Data supplied =
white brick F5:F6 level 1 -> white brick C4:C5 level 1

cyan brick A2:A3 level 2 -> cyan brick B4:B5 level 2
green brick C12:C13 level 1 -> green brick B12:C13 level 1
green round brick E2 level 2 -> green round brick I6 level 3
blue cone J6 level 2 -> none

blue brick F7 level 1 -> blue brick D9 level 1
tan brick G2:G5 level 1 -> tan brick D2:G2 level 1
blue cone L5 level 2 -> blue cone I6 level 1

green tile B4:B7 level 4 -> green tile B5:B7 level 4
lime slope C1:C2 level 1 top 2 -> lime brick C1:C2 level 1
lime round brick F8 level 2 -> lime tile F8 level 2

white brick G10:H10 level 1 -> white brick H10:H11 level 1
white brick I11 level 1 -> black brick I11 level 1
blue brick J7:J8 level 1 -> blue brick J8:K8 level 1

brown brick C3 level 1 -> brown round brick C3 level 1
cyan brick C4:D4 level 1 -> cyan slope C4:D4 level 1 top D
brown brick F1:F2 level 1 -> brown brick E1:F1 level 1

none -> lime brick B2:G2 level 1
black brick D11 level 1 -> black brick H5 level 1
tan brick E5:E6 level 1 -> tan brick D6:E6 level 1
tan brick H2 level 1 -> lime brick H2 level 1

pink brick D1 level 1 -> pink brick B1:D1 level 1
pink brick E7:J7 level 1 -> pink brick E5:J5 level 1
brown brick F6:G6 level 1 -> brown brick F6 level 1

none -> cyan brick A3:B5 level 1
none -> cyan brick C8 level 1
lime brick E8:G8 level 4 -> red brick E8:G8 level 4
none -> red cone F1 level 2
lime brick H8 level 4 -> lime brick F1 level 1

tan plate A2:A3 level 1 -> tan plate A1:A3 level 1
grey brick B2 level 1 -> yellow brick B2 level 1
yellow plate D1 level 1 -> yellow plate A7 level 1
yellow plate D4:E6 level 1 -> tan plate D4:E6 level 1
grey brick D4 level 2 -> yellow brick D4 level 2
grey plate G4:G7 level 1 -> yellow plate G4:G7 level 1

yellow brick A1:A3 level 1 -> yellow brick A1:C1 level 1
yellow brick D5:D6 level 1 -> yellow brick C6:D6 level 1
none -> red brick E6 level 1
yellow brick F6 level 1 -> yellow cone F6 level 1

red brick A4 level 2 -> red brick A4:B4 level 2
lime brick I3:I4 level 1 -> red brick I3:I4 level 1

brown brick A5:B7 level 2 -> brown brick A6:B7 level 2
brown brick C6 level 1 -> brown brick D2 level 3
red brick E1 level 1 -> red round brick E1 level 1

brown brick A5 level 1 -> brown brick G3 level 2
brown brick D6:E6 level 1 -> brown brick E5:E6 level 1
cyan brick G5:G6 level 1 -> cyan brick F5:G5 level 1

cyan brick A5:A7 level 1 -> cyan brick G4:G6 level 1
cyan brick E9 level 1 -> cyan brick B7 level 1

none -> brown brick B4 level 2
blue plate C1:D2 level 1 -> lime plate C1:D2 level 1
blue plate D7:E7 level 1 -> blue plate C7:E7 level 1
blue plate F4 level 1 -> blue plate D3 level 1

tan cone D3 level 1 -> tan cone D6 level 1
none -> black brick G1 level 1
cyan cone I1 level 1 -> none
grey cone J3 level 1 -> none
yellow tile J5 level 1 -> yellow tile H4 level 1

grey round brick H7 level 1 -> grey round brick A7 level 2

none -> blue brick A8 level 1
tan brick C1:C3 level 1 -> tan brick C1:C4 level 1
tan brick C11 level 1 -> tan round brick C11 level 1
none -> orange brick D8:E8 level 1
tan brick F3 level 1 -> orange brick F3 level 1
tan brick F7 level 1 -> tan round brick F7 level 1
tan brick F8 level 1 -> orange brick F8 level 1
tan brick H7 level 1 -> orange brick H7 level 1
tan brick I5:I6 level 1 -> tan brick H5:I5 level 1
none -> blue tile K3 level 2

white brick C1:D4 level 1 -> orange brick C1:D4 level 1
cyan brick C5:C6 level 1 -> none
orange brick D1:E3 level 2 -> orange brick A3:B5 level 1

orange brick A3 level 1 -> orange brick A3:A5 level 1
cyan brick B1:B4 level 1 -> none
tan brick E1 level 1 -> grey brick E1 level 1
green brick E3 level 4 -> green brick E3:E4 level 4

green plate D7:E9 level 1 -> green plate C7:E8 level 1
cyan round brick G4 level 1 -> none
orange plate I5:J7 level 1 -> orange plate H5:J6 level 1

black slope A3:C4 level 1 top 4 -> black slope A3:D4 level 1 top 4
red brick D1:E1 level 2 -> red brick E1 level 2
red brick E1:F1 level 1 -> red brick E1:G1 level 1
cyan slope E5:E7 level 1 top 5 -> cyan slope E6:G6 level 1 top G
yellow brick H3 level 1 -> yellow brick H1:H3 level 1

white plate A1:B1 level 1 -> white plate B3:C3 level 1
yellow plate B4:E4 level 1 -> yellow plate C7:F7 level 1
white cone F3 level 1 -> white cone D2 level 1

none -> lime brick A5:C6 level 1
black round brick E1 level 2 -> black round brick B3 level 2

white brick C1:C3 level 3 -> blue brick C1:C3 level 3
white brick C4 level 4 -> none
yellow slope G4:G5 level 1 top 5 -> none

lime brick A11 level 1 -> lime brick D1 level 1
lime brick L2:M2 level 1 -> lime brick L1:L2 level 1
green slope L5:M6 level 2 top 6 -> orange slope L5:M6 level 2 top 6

Exercise description = Every record must be repeated precisely and in full.

Answer box =
white brick F5:F6 level 1 -> white brick C4:C5 level 1

cyan brick A2:A3 level 2 -> cyan brick B4:B5 level 2
green brick C12:C13 level 1 -> green brick B12:C13 level 1
green round brick E2 level 2 -> green round brick I6 level 3
blue cone J6 level 2 -> none

blue brick F7 level 1 -> blue brick D9 level 1
tan brick G2:G5 level 1 -> tan brick D2:G2 level 1
blue cone L5 level 2 -> blue cone I6 level 1

green tile B4:B7 level 4 -> green tile B5:B7 level 4
lime slope C1:C2 level 1 top 2 -> lime brick C1:C2 level 1
lime round brick F8 level 2 -> lime tile F8 level 2

white brick G10:H10 level 1 -> white brick H10:H11 level 1
white brick I11 level 1 -> black brick I11 level 1
blue brick J7:J8 level 1 -> blue brick J8:K8 level 1

brown brick C3 level 1 -> brown round brick C3 level 1
cyan brick C4:D4 level 1 -> cyan slope C4:D4 level 1 top D
brown brick F1:F2 level 1 -> brown brick E1:F1 level 1

none -> lime brick B2:G2 level 1
black brick D11 level 1 -> black brick H5 level 1
tan brick E5:E6 level 1 -> tan brick D6:E6 level 1
tan brick H2 level 1 -> lime brick H2 level 1

pink brick D1 level 1 -> pink brick B1:D1 level 1
pink brick E7:J7 level 1 -> pink brick E5:J5 level 1
brown brick F6:G6 level 1 -> brown brick F6 level 1

none -> cyan brick A3:B5 level 1
none -> cyan brick C8 level 1
lime brick E8:G8 level 4 -> red brick E8:G8 level 4
none -> red cone F1 level 2
lime brick H8 level 4 -> lime brick F1 level 1

tan plate A2:A3 level 1 -> tan plate A1:A3 level 1
grey brick B2 level 1 -> yellow brick B2 level 1
yellow plate D1 level 1 -> yellow plate A7 level 1
yellow plate D4:E6 level 1 -> tan plate D4:E6 level 1
grey brick D4 level 2 -> yellow brick D4 level 2
grey plate G4:G7 level 1 -> yellow plate G4:G7 level 1

yellow brick A1:A3 level 1 -> yellow brick A1:C1 level 1
yellow brick D5:D6 level 1 -> yellow brick C6:D6 level 1
none -> red brick E6 level 1
yellow brick F6 level 1 -> yellow cone F6 level 1

red brick A4 level 2 -> red brick A4:B4 level 2
lime brick I3:I4 level 1 -> red brick I3:I4 level 1

brown brick A5:B7 level 2 -> brown brick A6:B7 level 2
brown brick C6 level 1 -> brown brick D2 level 3
red brick E1 level 1 -> red round brick E1 level 1

brown brick A5 level 1 -> brown brick G3 level 2
brown brick D6:E6 level 1 -> brown brick E5:E6 level 1
cyan brick G5:G6 level 1 -> cyan brick F5:G5 level 1

cyan brick A5:A7 level 1 -> cyan brick G4:G6 level 1
cyan brick E9 level 1 -> cyan brick B7 level 1

none -> brown brick B4 level 2
blue plate C1:D2 level 1 -> lime plate C1:D2 level 1
blue plate D7:E7 level 1 -> blue plate C7:E7 level 1
blue plate F4 level 1 -> blue plate D3 level 1

tan cone D3 level 1 -> tan cone D6 level 1
none -> black brick G1 level 1
cyan cone I1 level 1 -> none
grey cone J3 level 1 -> none
yellow tile J5 level 1 -> yellow tile H4 level 1

grey round brick H7 level 1 -> grey round brick A7 level 2

none -> blue brick A8 level 1
tan brick C1:C3 level 1 -> tan brick C1:C4 level 1
tan brick C11 level 1 -> tan round brick C11 level 1
none -> orange brick D8:E8 level 1
tan brick F3 level 1 -> orange brick F3 level 1
tan brick F7 level 1 -> tan round brick F7 level 1
tan brick F8 level 1 -> orange brick F8 level 1
tan brick H7 level 1 -> orange brick H7 level 1
tan brick I5:I6 level 1 -> tan brick H5:I5 level 1
none -> blue tile K3 level 2

white brick C1:D4 level 1 -> orange brick C1:D4 level 1
cyan brick C5:C6 level 1 -> none
orange brick D1:E3 level 2 -> orange brick A3:B5 level 1

orange brick A3 level 1 -> orange brick A3:A5 level 1
cyan brick B1:B4 level 1 -> none
tan brick E1 level 1 -> grey brick E1 level 1
green brick E3 level 4 -> green brick E3:E4 level 4

green plate D7:E9 level 1 -> green plate C7:E8 level 1
cyan round brick G4 level 1 -> none
orange plate I5:J7 level 1 -> orange plate H5:J6 level 1

black slope A3:C4 level 1 top 4 -> black slope A3:D4 level 1 top 4
red brick D1:E1 level 2 -> red brick E1 level 2
red brick E1:F1 level 1 -> red brick E1:G1 level 1
cyan slope E5:E7 level 1 top 5 -> cyan slope E6:G6 level 1 top G
yellow brick H3 level 1 -> yellow brick H1:H3 level 1

white plate A1:B1 level 1 -> white plate B3:C3 level 1
yellow plate B4:E4 level 1 -> yellow plate C7:F7 level 1
white cone F3 level 1 -> white cone D2 level 1

none -> lime brick A5:C6 level 1
black round brick E1 level 2 -> black round brick B3 level 2

white brick C1:C3 level 3 -> blue brick C1:C3 level 3
white brick C4 level 4 -> none
yellow slope G4:G5 level 1 top 5 -> none

lime brick A11 level 1 -> lime brick D1 level 1
lime brick L2:M2 level 1 -> lime brick L1:L2 level 1
green slope L5:M6 level 2 top 6 -> orange slope L5:M6 level 2 top 6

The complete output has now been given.